Rewrite the entries below so that every occurrence of "screenshot" becomes "image", and leave everything else unchanged.

============

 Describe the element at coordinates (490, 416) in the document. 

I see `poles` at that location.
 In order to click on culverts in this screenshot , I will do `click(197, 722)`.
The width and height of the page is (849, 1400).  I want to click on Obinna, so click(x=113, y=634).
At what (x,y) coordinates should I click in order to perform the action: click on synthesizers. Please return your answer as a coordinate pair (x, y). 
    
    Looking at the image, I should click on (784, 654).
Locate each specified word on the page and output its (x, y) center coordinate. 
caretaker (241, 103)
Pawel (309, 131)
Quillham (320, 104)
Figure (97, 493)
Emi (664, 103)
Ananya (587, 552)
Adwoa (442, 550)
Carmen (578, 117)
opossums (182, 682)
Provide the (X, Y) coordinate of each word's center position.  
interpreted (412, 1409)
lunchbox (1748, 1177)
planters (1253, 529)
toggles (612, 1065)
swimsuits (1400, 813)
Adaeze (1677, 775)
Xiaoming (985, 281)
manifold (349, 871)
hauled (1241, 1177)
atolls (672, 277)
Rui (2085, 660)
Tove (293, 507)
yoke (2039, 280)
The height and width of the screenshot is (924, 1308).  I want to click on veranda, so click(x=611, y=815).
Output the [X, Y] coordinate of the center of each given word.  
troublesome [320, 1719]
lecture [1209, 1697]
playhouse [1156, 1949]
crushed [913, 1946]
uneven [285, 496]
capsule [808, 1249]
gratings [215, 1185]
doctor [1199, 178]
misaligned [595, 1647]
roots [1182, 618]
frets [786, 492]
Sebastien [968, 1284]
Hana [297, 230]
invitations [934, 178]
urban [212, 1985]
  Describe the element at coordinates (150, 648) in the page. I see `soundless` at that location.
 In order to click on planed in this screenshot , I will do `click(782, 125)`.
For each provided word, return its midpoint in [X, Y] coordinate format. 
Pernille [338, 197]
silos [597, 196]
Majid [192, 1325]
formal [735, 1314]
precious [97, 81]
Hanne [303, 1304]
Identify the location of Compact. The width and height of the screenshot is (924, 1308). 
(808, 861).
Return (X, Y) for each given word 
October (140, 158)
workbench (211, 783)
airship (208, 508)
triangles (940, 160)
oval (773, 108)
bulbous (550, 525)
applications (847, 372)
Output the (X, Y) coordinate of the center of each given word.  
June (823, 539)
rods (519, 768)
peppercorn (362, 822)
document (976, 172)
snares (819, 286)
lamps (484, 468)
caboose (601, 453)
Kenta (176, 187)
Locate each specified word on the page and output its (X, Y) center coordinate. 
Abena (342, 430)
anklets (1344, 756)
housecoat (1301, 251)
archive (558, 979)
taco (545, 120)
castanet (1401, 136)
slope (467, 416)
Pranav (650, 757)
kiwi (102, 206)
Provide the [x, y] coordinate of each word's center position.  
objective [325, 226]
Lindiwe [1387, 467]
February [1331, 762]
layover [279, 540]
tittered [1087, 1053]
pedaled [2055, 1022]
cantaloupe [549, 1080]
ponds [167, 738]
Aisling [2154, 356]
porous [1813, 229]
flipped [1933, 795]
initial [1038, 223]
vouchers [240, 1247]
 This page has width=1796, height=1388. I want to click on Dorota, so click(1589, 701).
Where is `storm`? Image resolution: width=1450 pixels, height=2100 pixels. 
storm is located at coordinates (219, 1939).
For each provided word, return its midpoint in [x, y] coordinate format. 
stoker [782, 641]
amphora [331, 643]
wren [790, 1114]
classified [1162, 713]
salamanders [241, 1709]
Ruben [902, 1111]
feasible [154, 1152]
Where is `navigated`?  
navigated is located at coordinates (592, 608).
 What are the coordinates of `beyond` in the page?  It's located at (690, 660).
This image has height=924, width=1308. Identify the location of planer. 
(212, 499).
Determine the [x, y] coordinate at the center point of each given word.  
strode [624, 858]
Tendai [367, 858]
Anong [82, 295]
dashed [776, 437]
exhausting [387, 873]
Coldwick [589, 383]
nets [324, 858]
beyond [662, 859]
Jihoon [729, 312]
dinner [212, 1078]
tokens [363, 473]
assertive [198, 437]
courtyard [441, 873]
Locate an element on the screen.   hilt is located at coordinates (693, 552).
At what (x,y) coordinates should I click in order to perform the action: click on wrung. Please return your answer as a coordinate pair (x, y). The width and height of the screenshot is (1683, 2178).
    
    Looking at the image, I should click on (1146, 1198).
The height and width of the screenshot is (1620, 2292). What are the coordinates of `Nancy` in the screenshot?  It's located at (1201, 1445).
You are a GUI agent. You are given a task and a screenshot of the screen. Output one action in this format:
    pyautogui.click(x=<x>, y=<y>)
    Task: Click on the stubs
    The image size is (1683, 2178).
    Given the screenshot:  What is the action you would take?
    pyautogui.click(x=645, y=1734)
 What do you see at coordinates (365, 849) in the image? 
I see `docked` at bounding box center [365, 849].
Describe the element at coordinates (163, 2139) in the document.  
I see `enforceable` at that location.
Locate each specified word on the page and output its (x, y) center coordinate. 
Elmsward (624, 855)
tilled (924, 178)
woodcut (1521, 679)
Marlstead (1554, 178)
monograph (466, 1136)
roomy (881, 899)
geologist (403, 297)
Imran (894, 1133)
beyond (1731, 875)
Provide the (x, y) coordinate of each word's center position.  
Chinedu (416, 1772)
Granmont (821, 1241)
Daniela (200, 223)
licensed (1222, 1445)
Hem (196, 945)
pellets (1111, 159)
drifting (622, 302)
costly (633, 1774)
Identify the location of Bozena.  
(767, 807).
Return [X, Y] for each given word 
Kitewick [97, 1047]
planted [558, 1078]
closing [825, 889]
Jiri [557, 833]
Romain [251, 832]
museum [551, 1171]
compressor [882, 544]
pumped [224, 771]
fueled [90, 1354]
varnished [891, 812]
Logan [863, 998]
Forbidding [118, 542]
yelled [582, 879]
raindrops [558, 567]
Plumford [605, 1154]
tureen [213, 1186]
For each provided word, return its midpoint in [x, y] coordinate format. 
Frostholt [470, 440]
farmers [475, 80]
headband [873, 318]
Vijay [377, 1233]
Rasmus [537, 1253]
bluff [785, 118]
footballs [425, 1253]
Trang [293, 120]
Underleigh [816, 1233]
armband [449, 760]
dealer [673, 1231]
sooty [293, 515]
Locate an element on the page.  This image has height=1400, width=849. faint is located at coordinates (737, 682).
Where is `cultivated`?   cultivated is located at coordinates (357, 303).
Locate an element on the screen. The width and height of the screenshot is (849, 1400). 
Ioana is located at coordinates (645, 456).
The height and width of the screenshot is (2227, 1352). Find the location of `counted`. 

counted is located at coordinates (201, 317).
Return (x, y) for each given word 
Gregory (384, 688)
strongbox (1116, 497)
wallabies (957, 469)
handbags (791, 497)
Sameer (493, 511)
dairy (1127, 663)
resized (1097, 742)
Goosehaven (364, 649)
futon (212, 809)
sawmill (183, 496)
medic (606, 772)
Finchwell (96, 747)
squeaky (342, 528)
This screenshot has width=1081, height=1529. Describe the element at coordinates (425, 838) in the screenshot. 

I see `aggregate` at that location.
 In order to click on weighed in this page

============

▶ [Complete output]:
 Describe the element at coordinates (490, 416) in the document. 

I see `poles` at that location.
 In order to click on culverts in this image , I will do `click(197, 722)`.
The width and height of the page is (849, 1400).  I want to click on Obinna, so click(x=113, y=634).
At what (x,y) coordinates should I click in order to perform the action: click on synthesizers. Please return your answer as a coordinate pair (x, y). 
    
    Looking at the image, I should click on (784, 654).
Locate each specified word on the page and output its (x, y) center coordinate. 
caretaker (241, 103)
Pawel (309, 131)
Quillham (320, 104)
Figure (97, 493)
Emi (664, 103)
Ananya (587, 552)
Adwoa (442, 550)
Carmen (578, 117)
opossums (182, 682)
Provide the (X, Y) coordinate of each word's center position.  
interpreted (412, 1409)
lunchbox (1748, 1177)
planters (1253, 529)
toggles (612, 1065)
swimsuits (1400, 813)
Adaeze (1677, 775)
Xiaoming (985, 281)
manifold (349, 871)
hauled (1241, 1177)
atolls (672, 277)
Rui (2085, 660)
Tove (293, 507)
yoke (2039, 280)
The height and width of the image is (924, 1308).  I want to click on veranda, so click(x=611, y=815).
Output the [X, Y] coordinate of the center of each given word.  
troublesome [320, 1719]
lecture [1209, 1697]
playhouse [1156, 1949]
crushed [913, 1946]
uneven [285, 496]
capsule [808, 1249]
gratings [215, 1185]
doctor [1199, 178]
misaligned [595, 1647]
roots [1182, 618]
frets [786, 492]
Sebastien [968, 1284]
Hana [297, 230]
invitations [934, 178]
urban [212, 1985]
  Describe the element at coordinates (150, 648) in the page. I see `soundless` at that location.
 In order to click on planed in this image , I will do `click(782, 125)`.
For each provided word, return its midpoint in [X, Y] coordinate format. 
Pernille [338, 197]
silos [597, 196]
Majid [192, 1325]
formal [735, 1314]
precious [97, 81]
Hanne [303, 1304]
Identify the location of Compact. The width and height of the image is (924, 1308). 
(808, 861).
Return (X, Y) for each given word 
October (140, 158)
workbench (211, 783)
airship (208, 508)
triangles (940, 160)
oval (773, 108)
bulbous (550, 525)
applications (847, 372)
Output the (X, Y) coordinate of the center of each given word.  
June (823, 539)
rods (519, 768)
peppercorn (362, 822)
document (976, 172)
snares (819, 286)
lamps (484, 468)
caboose (601, 453)
Kenta (176, 187)
Locate each specified word on the page and output its (X, Y) center coordinate. 
Abena (342, 430)
anklets (1344, 756)
housecoat (1301, 251)
archive (558, 979)
taco (545, 120)
castanet (1401, 136)
slope (467, 416)
Pranav (650, 757)
kiwi (102, 206)
Provide the [x, y] coordinate of each word's center position.  
objective [325, 226]
Lindiwe [1387, 467]
February [1331, 762]
layover [279, 540]
tittered [1087, 1053]
pedaled [2055, 1022]
cantaloupe [549, 1080]
ponds [167, 738]
Aisling [2154, 356]
porous [1813, 229]
flipped [1933, 795]
initial [1038, 223]
vouchers [240, 1247]
 This page has width=1796, height=1388. I want to click on Dorota, so click(1589, 701).
Where is `storm`? Image resolution: width=1450 pixels, height=2100 pixels. 
storm is located at coordinates (219, 1939).
For each provided word, return its midpoint in [x, y] coordinate format. 
stoker [782, 641]
amphora [331, 643]
wren [790, 1114]
classified [1162, 713]
salamanders [241, 1709]
Ruben [902, 1111]
feasible [154, 1152]
Where is `navigated`?  
navigated is located at coordinates (592, 608).
 What are the coordinates of `beyond` in the page?  It's located at (690, 660).
This image has height=924, width=1308. Identify the location of planer. 
(212, 499).
Determine the [x, y] coordinate at the center point of each given word.  
strode [624, 858]
Tendai [367, 858]
Anong [82, 295]
dashed [776, 437]
exhausting [387, 873]
Coldwick [589, 383]
nets [324, 858]
beyond [662, 859]
Jihoon [729, 312]
dinner [212, 1078]
tokens [363, 473]
assertive [198, 437]
courtyard [441, 873]
Locate an element on the screen.   hilt is located at coordinates (693, 552).
At what (x,y) coordinates should I click in order to perform the action: click on wrung. Please return your answer as a coordinate pair (x, y). The width and height of the image is (1683, 2178).
    
    Looking at the image, I should click on (1146, 1198).
The height and width of the image is (1620, 2292). What are the coordinates of `Nancy` in the image?  It's located at (1201, 1445).
You are a GUI agent. You are given a task and a image of the screen. Output one action in this format:
    pyautogui.click(x=<x>, y=<y>)
    Task: Click on the stubs
    The image size is (1683, 2178).
    Given the image:  What is the action you would take?
    pyautogui.click(x=645, y=1734)
 What do you see at coordinates (365, 849) in the image? 
I see `docked` at bounding box center [365, 849].
Describe the element at coordinates (163, 2139) in the document.  
I see `enforceable` at that location.
Locate each specified word on the page and output its (x, y) center coordinate. 
Elmsward (624, 855)
tilled (924, 178)
woodcut (1521, 679)
Marlstead (1554, 178)
monograph (466, 1136)
roomy (881, 899)
geologist (403, 297)
Imran (894, 1133)
beyond (1731, 875)
Provide the (x, y) coordinate of each word's center position.  
Chinedu (416, 1772)
Granmont (821, 1241)
Daniela (200, 223)
licensed (1222, 1445)
Hem (196, 945)
pellets (1111, 159)
drifting (622, 302)
costly (633, 1774)
Identify the location of Bozena.  
(767, 807).
Return [X, Y] for each given word 
Kitewick [97, 1047]
planted [558, 1078]
closing [825, 889]
Jiri [557, 833]
Romain [251, 832]
museum [551, 1171]
compressor [882, 544]
pumped [224, 771]
fueled [90, 1354]
varnished [891, 812]
Logan [863, 998]
Forbidding [118, 542]
yelled [582, 879]
raindrops [558, 567]
Plumford [605, 1154]
tureen [213, 1186]
For each provided word, return its midpoint in [x, y] coordinate format. 
Frostholt [470, 440]
farmers [475, 80]
headband [873, 318]
Vijay [377, 1233]
Rasmus [537, 1253]
bluff [785, 118]
footballs [425, 1253]
Trang [293, 120]
Underleigh [816, 1233]
armband [449, 760]
dealer [673, 1231]
sooty [293, 515]
Locate an element on the page.  This image has height=1400, width=849. faint is located at coordinates (737, 682).
Where is `cultivated`?   cultivated is located at coordinates (357, 303).
Locate an element on the screen. The width and height of the image is (849, 1400). 
Ioana is located at coordinates (645, 456).
The height and width of the image is (2227, 1352). Find the location of `counted`. 

counted is located at coordinates (201, 317).
Return (x, y) for each given word 
Gregory (384, 688)
strongbox (1116, 497)
wallabies (957, 469)
handbags (791, 497)
Sameer (493, 511)
dairy (1127, 663)
resized (1097, 742)
Goosehaven (364, 649)
futon (212, 809)
sawmill (183, 496)
medic (606, 772)
Finchwell (96, 747)
squeaky (342, 528)
This image has width=1081, height=1529. Describe the element at coordinates (425, 838) in the image. 

I see `aggregate` at that location.
 In order to click on weighed in this page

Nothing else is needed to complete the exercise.